Segment Start: GIVEN RECORDS

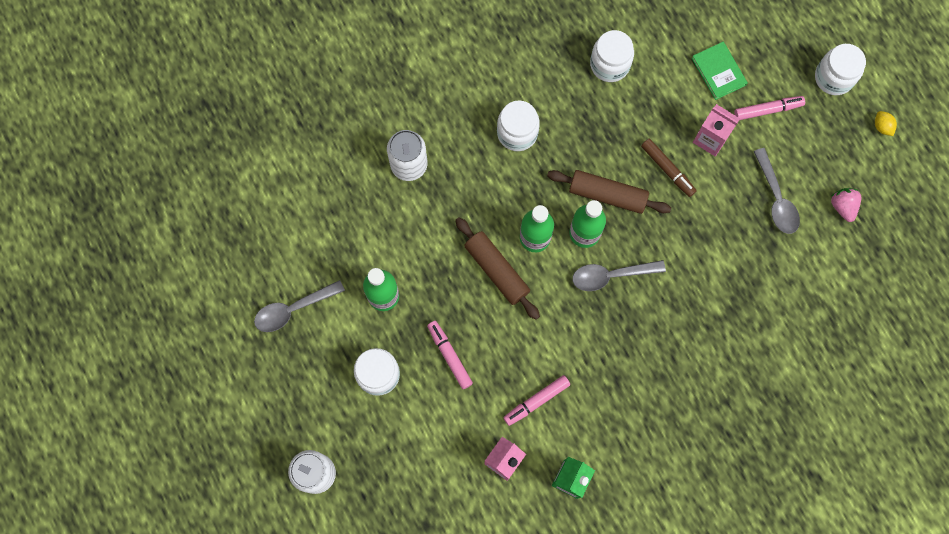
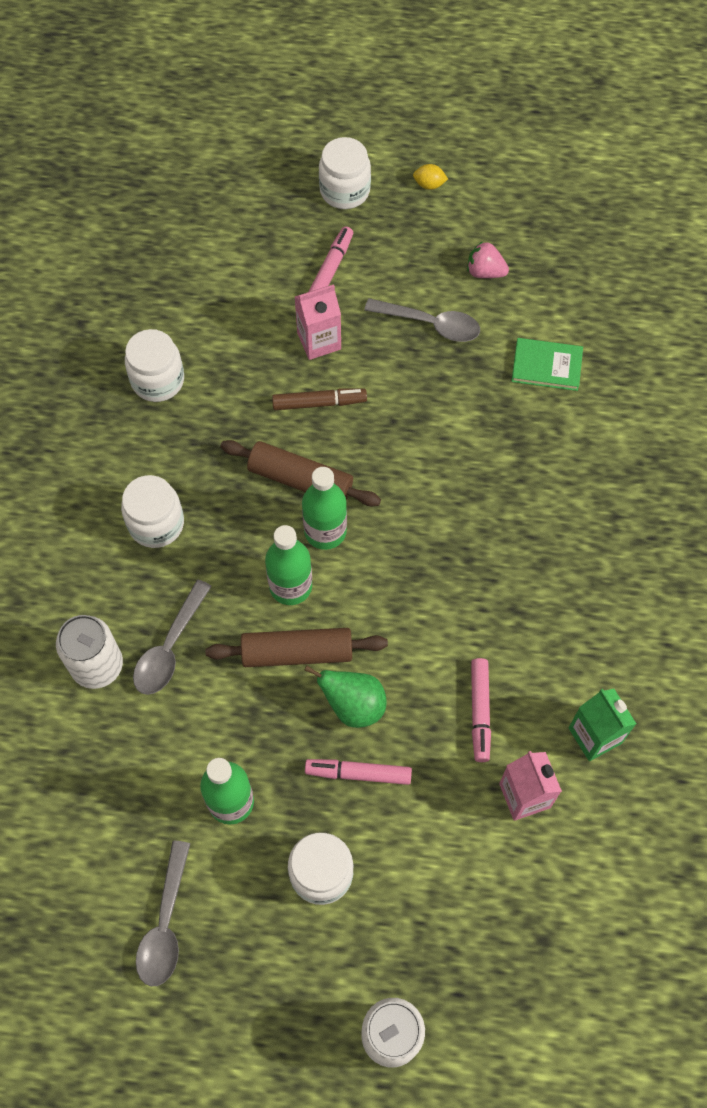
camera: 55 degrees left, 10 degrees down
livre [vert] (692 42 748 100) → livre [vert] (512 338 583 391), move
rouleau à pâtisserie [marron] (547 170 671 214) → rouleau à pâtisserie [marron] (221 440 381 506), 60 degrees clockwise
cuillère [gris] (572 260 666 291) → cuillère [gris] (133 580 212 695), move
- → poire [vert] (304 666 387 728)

Segment End: GIVEN RECORDS

**EXERCISE OBJECTIVE**
Images are to be omitted; repeat the remaining data above exactly.

**WRITTEN RESPONSE**
camera: 55 degrees left, 10 degrees down
livre [vert] (692 42 748 100) → livre [vert] (512 338 583 391), move
rouleau à pâtisserie [marron] (547 170 671 214) → rouleau à pâtisserie [marron] (221 440 381 506), 60 degrees clockwise
cuillère [gris] (572 260 666 291) → cuillère [gris] (133 580 212 695), move
- → poire [vert] (304 666 387 728)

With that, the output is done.